▶ [Written task]:
From the line containing "rug: (71, 94)" through the last line of the entries, set down every line exactly and add nothing.

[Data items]

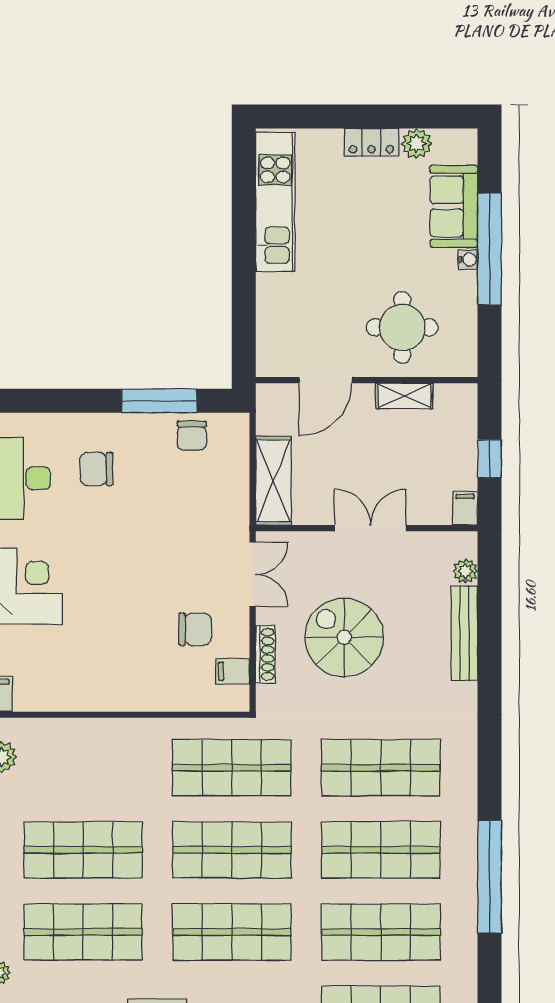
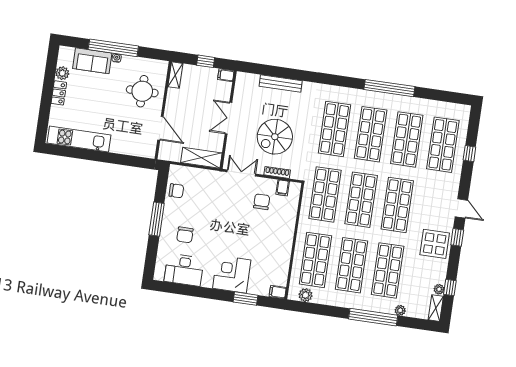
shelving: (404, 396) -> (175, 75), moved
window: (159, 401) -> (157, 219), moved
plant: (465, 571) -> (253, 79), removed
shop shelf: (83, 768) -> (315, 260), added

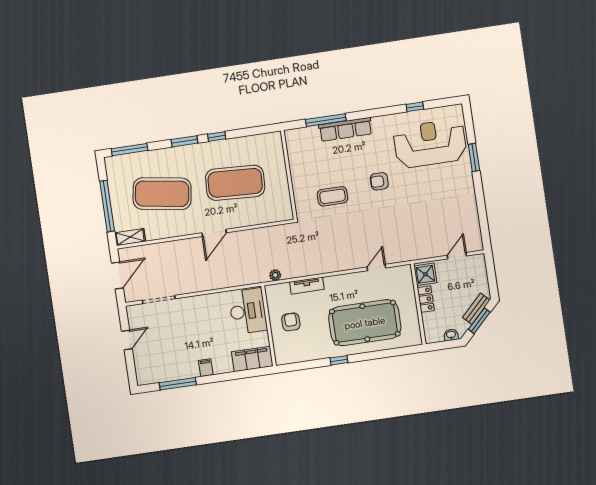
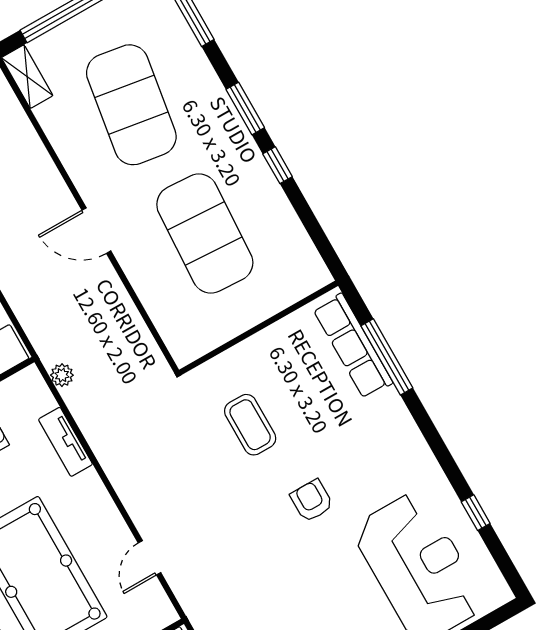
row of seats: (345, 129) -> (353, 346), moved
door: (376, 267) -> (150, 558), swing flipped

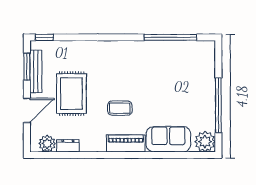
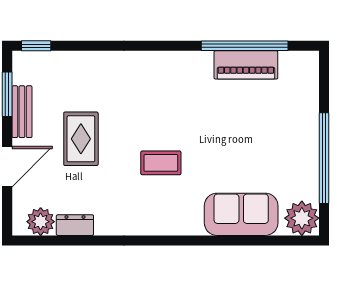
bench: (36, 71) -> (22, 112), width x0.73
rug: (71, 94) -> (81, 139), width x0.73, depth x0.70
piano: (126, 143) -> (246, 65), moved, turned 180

▶ [Answer space]:
rug: (71, 94) -> (81, 139), width x0.73, depth x0.70
piano: (126, 143) -> (246, 65), moved, turned 180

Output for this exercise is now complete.